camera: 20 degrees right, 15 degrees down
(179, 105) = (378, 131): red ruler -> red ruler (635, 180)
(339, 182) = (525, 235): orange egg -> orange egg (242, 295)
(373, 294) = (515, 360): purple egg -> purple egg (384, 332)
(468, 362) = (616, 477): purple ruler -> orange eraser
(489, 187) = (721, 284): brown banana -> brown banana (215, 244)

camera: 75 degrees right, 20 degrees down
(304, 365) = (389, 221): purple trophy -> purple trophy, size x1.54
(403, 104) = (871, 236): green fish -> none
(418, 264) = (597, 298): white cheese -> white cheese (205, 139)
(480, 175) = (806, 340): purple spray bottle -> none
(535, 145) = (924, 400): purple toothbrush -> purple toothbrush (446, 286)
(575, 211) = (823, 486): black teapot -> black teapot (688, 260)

☆ ☆ ☆ ☆ ☆

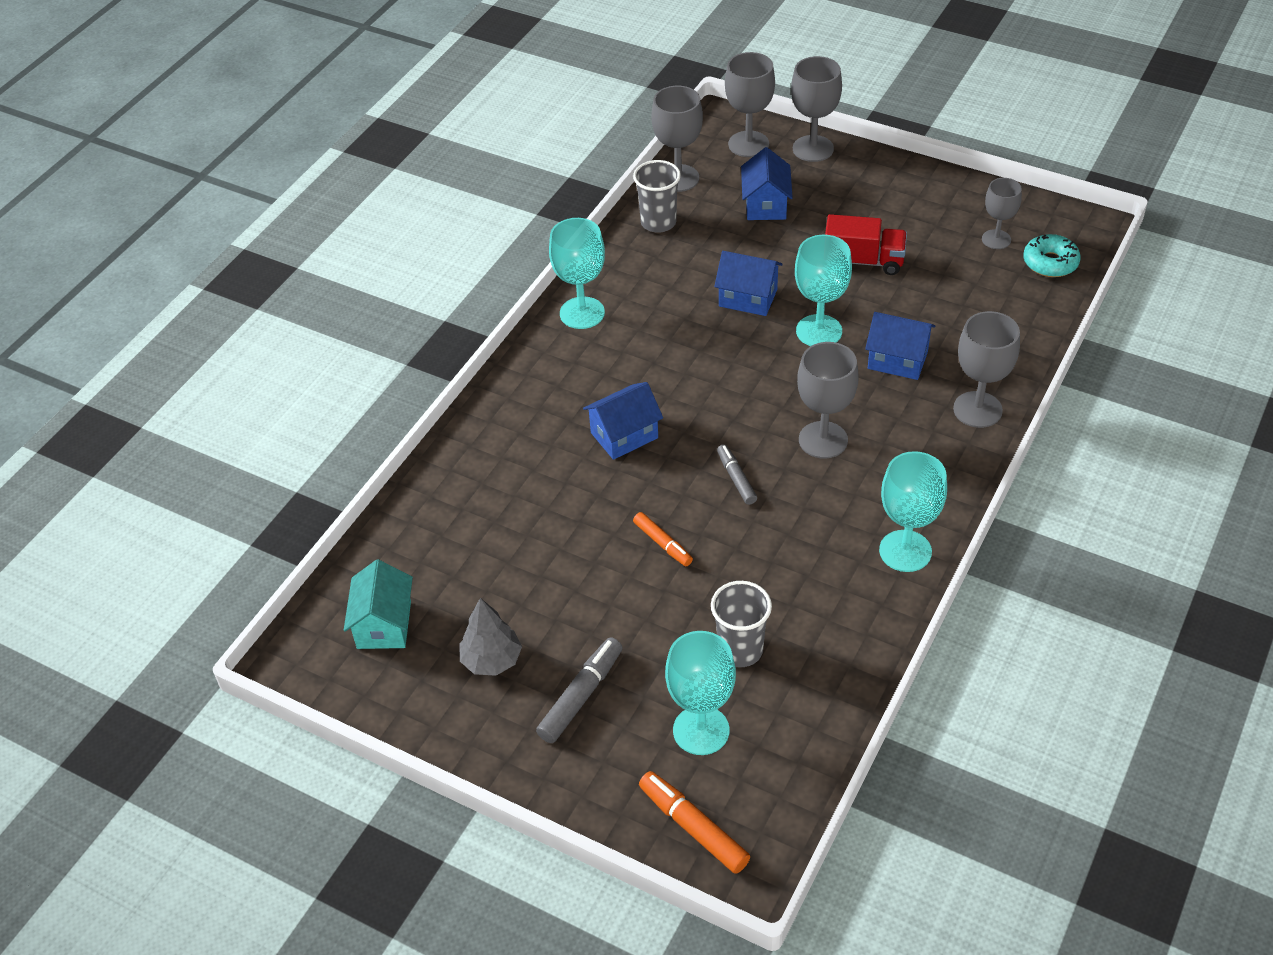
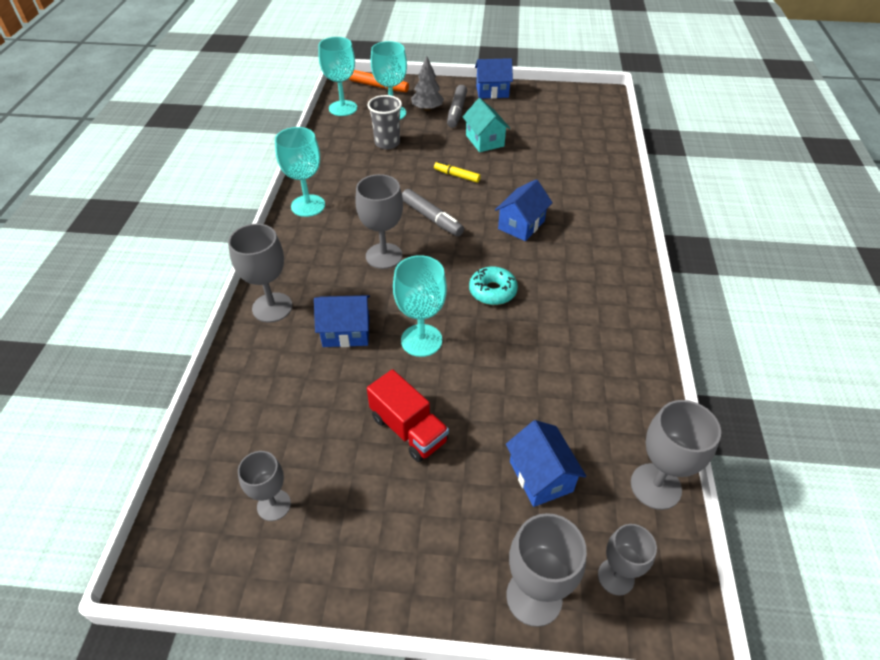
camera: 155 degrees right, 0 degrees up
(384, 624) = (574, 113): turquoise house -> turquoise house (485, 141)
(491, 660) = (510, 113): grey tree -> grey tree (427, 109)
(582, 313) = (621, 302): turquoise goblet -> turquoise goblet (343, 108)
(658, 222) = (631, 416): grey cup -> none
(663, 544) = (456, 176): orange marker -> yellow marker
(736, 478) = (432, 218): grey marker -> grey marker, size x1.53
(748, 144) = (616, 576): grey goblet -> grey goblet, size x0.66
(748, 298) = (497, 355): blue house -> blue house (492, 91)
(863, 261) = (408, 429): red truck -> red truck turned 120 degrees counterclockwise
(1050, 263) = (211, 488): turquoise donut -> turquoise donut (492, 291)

☆ ☆ ☆ ☆ ☆

Work item
Using the records above, set down exactly the lines from the one with "camera: 20 degrees right, 15 degrees down" through the one with "(575, 211) = (823, 486): black", inclusive, and nothing more.

Exercise result
camera: 20 degrees right, 15 degrees down
(179, 105) = (378, 131): red ruler -> red ruler (635, 180)
(339, 182) = (525, 235): orange egg -> orange egg (242, 295)
(373, 294) = (515, 360): purple egg -> purple egg (384, 332)
(468, 362) = (616, 477): purple ruler -> orange eraser
(489, 187) = (721, 284): brown banana -> brown banana (215, 244)

camera: 75 degrees right, 20 degrees down
(304, 365) = (389, 221): purple trophy -> purple trophy, size x1.54
(403, 104) = (871, 236): green fish -> none
(418, 264) = (597, 298): white cheese -> white cheese (205, 139)
(480, 175) = (806, 340): purple spray bottle -> none
(535, 145) = (924, 400): purple toothbrush -> purple toothbrush (446, 286)
(575, 211) = (823, 486): black teapot -> black teapot (688, 260)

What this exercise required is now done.